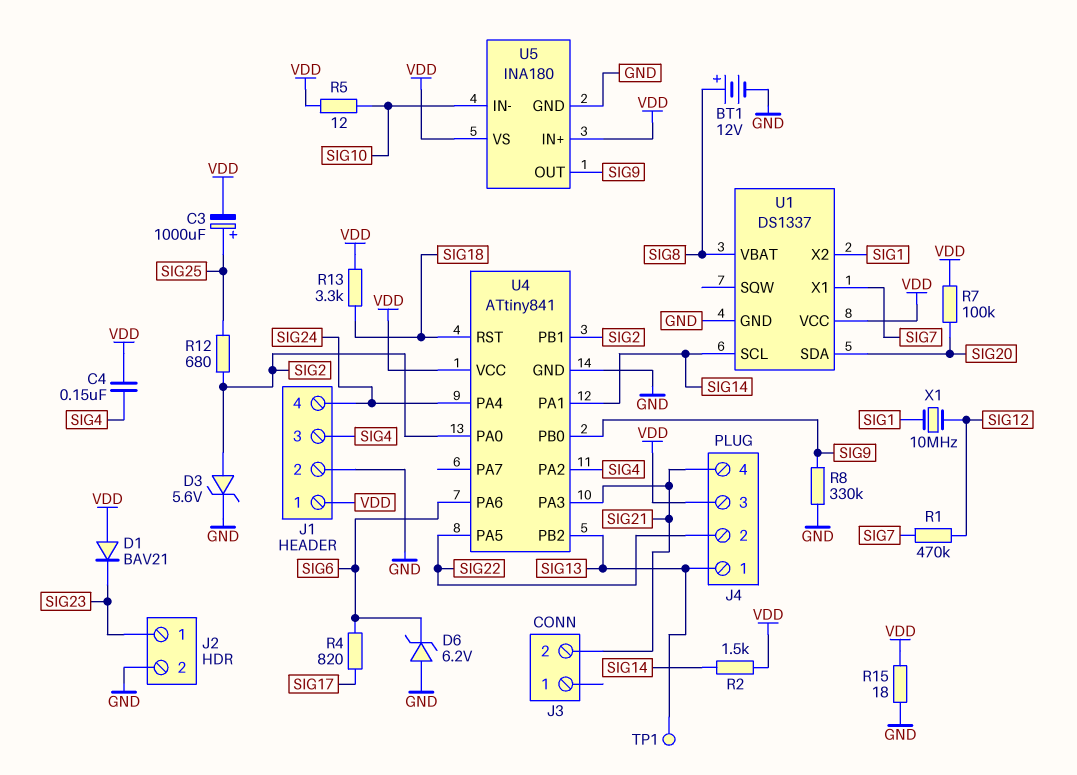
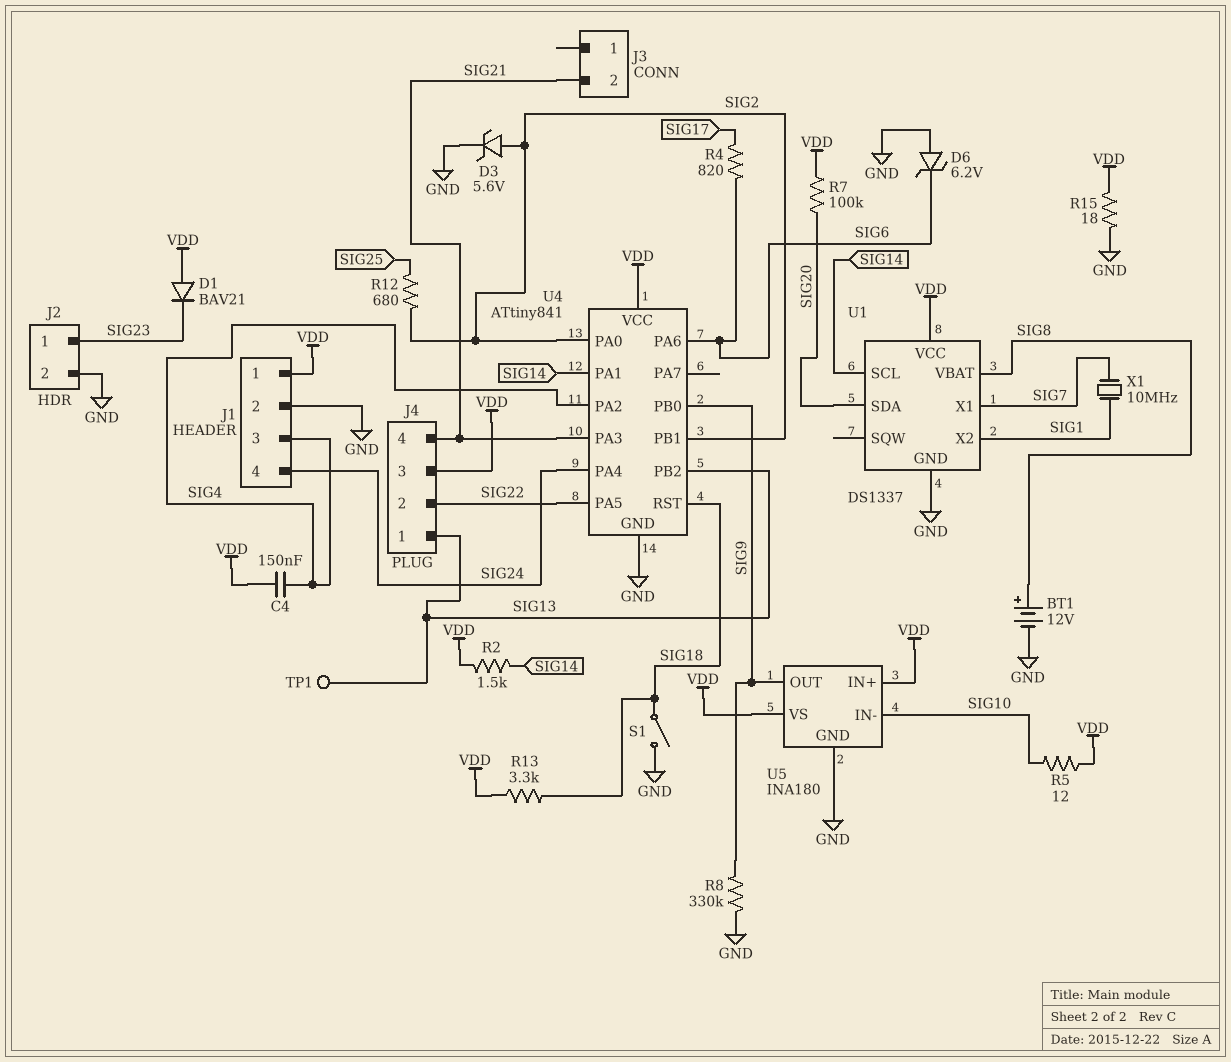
C3: 1000uF (plus SIG25, minus VDD) -> none
R1: 470k (SIG7, SIG12) -> none
S1: none -> switch (GND, SIG18)
X1: 10MHz (SIG1, SIG12) -> 10MHz (SIG1, SIG7)

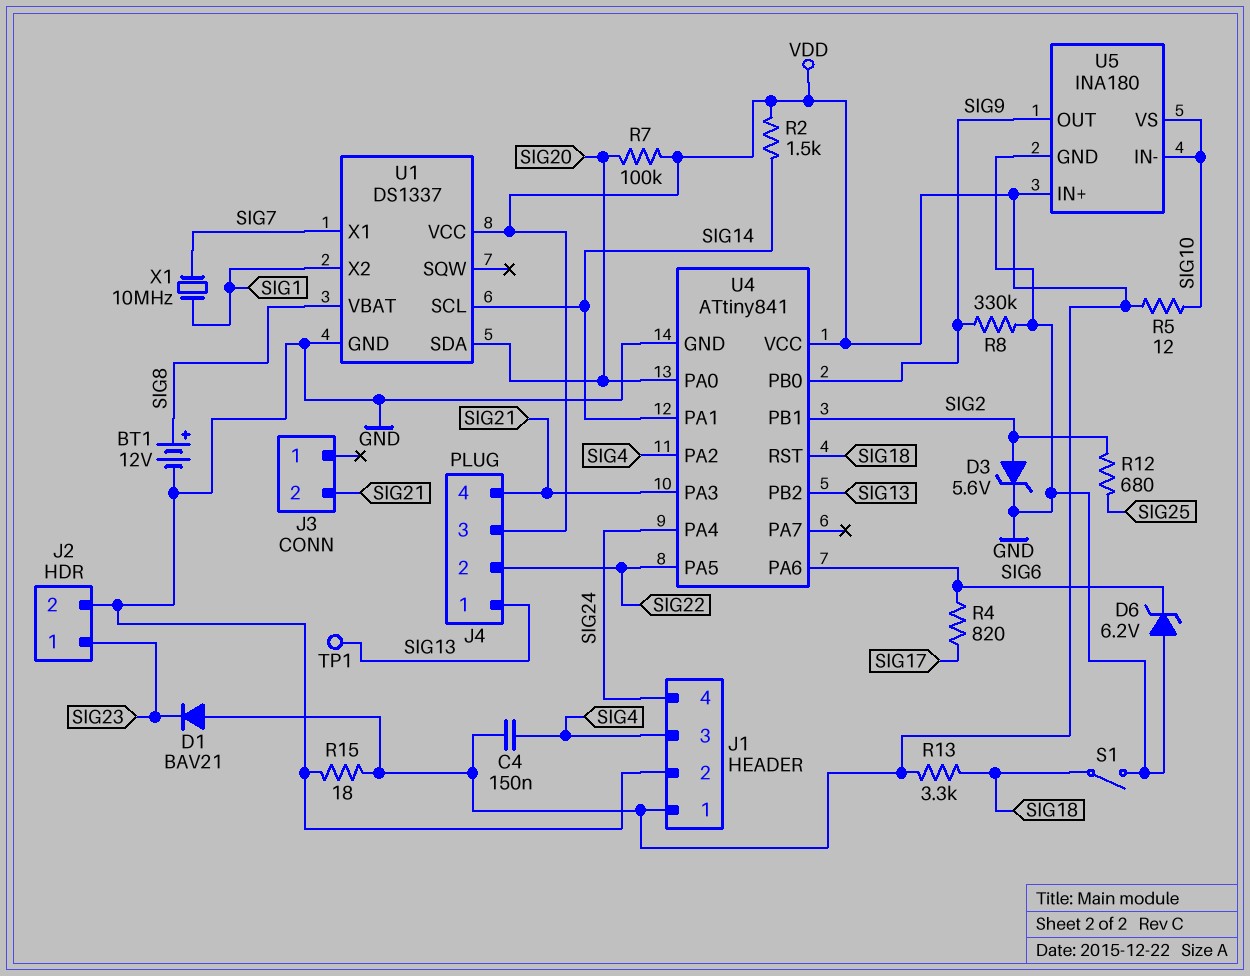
U4 pin PA0: SIG2 -> SIG20
U5 pin VS: VDD -> SIG10

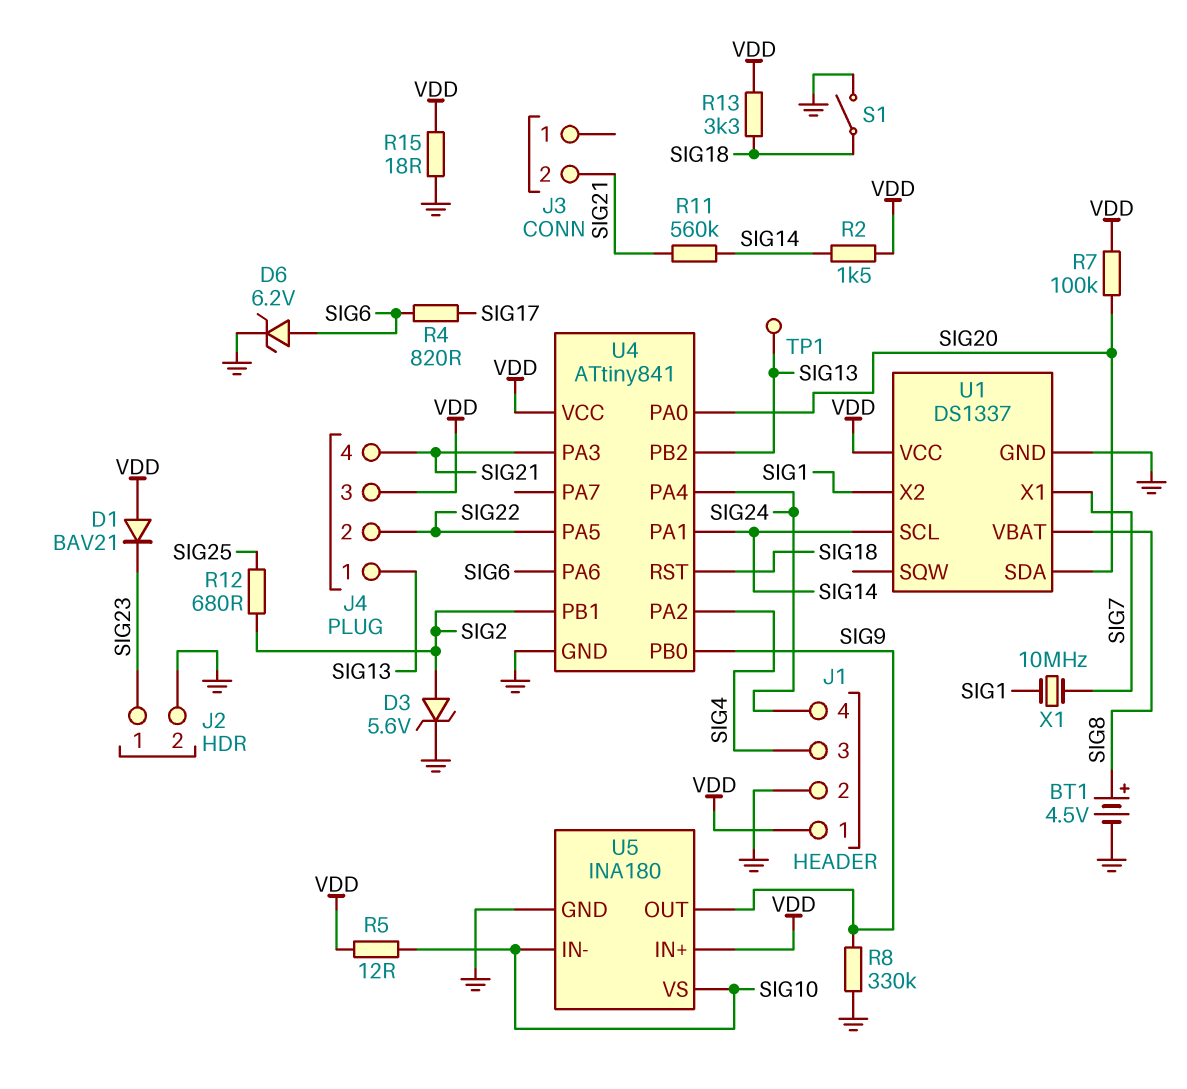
BT1: 12V (plus SIG8, minus GND) -> 4.5V (plus SIG8, minus GND)
C4: 150nF (SIG4, VDD) -> none
D6: zener 6.2V (A GND, K SIG6) -> zener 6.2V (A SIG6, K GND)
R11: none -> 560k (SIG14, SIG21)

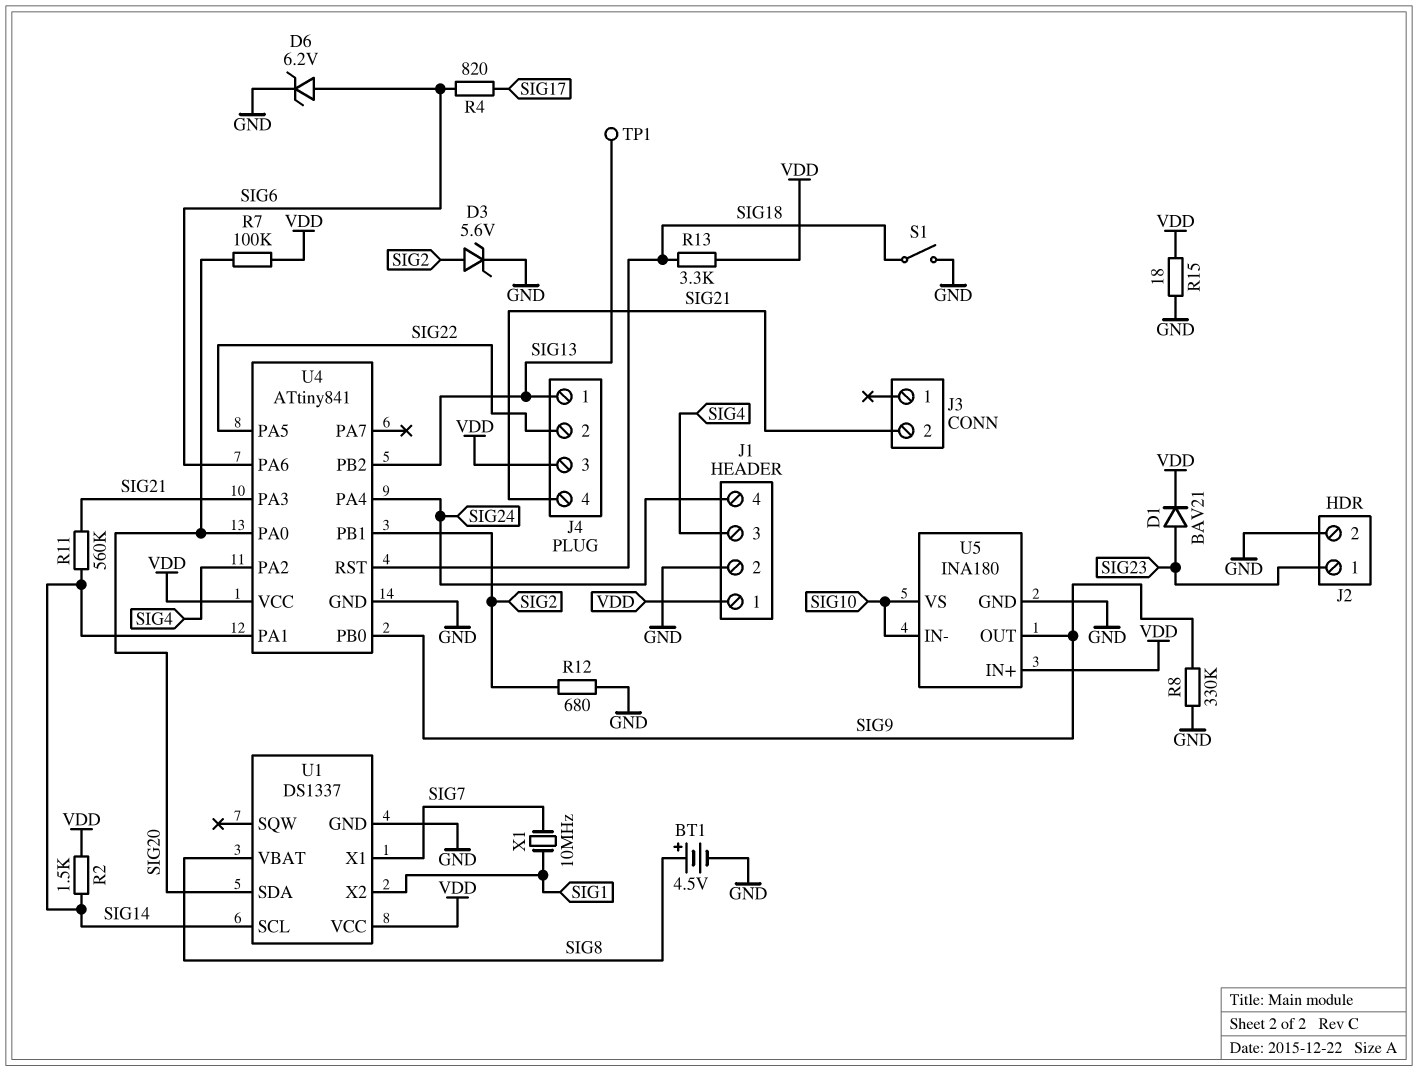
D1: diode BAV21 (A VDD, K SIG23) -> diode BAV21 (A SIG23, K VDD)
R5: 12 (SIG10, VDD) -> none
R12: 680 (SIG2, SIG25) -> 680 (GND, SIG2)

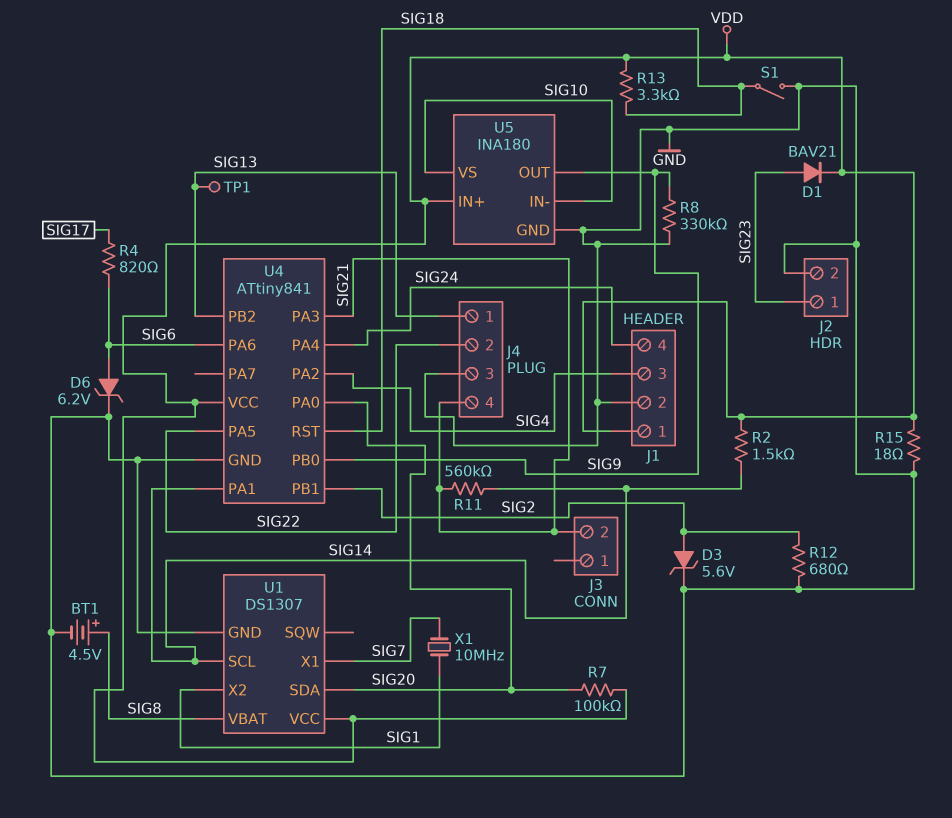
J4 pin 3: VDD -> GND
U1: DS1337 -> DS1307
====
• PROBLEM
A precise repetition of every entry, free of pictures, is the expected answer.

• THE COMPLETED TASK
C3: 1000uF (plus SIG25, minus VDD) -> none
R1: 470k (SIG7, SIG12) -> none
S1: none -> switch (GND, SIG18)
X1: 10MHz (SIG1, SIG12) -> 10MHz (SIG1, SIG7)

U4 pin PA0: SIG2 -> SIG20
U5 pin VS: VDD -> SIG10

BT1: 12V (plus SIG8, minus GND) -> 4.5V (plus SIG8, minus GND)
C4: 150nF (SIG4, VDD) -> none
D6: zener 6.2V (A GND, K SIG6) -> zener 6.2V (A SIG6, K GND)
R11: none -> 560k (SIG14, SIG21)

D1: diode BAV21 (A VDD, K SIG23) -> diode BAV21 (A SIG23, K VDD)
R5: 12 (SIG10, VDD) -> none
R12: 680 (SIG2, SIG25) -> 680 (GND, SIG2)

J4 pin 3: VDD -> GND
U1: DS1337 -> DS1307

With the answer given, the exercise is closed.